> [What you have to do] The answer must consist of every line in the records that contains the word "teapot".

> [Recorded data]
++++++
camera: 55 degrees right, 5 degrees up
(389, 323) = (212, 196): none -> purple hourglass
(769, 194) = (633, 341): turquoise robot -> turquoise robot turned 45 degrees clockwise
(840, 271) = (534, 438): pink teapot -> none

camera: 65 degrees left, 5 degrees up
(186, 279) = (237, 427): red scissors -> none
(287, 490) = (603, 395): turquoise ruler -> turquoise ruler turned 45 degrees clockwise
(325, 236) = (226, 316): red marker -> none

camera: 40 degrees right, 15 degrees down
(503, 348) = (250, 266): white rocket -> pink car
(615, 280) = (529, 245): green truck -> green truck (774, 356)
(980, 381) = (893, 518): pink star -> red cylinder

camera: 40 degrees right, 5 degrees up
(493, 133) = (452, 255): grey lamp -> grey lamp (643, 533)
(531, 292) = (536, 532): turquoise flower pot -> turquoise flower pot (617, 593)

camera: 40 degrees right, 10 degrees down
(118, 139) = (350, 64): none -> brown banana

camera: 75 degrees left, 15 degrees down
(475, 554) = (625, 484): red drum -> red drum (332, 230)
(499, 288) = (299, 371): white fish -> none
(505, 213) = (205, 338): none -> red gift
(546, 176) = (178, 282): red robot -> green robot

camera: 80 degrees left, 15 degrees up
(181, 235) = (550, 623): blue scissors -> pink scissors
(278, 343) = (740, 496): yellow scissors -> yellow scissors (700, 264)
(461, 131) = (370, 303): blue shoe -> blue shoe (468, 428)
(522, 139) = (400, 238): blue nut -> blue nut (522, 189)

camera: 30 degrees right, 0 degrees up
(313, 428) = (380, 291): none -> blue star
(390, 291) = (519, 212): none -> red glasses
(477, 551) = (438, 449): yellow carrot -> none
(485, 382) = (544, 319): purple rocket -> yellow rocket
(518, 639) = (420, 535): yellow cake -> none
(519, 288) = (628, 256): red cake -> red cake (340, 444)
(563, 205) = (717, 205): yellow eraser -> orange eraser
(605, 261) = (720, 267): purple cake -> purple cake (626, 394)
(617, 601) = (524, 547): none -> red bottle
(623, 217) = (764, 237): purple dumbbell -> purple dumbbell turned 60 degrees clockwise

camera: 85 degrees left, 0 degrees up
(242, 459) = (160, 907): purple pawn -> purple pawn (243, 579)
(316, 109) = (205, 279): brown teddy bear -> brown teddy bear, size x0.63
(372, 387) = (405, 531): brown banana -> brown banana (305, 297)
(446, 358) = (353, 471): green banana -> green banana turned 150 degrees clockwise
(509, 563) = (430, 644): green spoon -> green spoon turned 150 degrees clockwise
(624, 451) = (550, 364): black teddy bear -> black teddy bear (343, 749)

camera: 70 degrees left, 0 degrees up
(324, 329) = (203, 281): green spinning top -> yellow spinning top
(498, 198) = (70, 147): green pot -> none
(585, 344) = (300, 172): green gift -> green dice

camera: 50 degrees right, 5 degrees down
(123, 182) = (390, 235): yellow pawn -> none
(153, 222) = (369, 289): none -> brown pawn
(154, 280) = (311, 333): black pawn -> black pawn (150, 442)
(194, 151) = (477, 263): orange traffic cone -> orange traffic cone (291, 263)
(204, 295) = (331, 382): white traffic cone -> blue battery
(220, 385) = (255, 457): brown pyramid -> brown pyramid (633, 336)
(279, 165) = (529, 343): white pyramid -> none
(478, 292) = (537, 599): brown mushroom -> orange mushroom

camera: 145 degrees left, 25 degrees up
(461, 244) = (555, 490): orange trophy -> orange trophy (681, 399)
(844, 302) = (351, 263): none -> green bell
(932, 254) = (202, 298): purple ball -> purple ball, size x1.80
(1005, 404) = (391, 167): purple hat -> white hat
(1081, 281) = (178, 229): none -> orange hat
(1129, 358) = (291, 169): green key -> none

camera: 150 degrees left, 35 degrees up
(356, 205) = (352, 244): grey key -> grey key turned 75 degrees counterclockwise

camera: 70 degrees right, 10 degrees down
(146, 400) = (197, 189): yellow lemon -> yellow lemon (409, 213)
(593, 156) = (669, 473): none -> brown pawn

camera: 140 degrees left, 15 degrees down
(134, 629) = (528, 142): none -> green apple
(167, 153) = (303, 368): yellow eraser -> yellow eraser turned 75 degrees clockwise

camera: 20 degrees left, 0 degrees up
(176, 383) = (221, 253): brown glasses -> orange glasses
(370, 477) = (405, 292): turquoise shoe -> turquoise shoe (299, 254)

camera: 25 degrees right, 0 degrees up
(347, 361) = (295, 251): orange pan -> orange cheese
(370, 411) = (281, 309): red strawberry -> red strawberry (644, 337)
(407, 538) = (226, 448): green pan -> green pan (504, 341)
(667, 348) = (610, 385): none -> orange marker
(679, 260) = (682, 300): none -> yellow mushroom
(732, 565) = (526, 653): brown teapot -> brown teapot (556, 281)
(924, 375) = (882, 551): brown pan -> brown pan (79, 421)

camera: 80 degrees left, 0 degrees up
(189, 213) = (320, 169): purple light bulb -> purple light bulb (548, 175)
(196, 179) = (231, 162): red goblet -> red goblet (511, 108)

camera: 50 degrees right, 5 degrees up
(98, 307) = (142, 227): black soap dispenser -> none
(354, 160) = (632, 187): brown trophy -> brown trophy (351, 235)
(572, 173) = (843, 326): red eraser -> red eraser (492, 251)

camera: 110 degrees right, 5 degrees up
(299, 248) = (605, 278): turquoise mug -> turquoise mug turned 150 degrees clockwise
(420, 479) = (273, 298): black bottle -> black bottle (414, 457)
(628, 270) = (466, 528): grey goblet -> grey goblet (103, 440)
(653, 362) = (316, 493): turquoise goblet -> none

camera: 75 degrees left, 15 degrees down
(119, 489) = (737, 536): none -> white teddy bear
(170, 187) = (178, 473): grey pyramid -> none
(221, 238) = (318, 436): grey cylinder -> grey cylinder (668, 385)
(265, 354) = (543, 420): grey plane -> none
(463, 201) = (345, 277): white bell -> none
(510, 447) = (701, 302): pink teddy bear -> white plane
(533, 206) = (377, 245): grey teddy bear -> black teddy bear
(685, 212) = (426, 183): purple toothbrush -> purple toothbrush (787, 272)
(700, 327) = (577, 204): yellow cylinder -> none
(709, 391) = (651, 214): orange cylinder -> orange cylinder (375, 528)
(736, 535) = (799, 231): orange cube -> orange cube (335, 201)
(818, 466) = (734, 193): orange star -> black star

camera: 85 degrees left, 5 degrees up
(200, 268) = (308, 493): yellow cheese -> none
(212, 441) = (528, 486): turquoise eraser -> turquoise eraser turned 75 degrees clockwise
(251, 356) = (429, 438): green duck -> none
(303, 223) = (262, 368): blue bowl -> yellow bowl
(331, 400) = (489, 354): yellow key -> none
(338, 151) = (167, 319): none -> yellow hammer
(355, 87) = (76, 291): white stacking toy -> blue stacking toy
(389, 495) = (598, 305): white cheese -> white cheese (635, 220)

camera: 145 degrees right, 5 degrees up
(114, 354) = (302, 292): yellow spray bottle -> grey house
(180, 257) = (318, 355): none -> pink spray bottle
++++++
> [Answer for this exercise]
(840, 271) = (534, 438): pink teapot -> none
(732, 565) = (526, 653): brown teapot -> brown teapot (556, 281)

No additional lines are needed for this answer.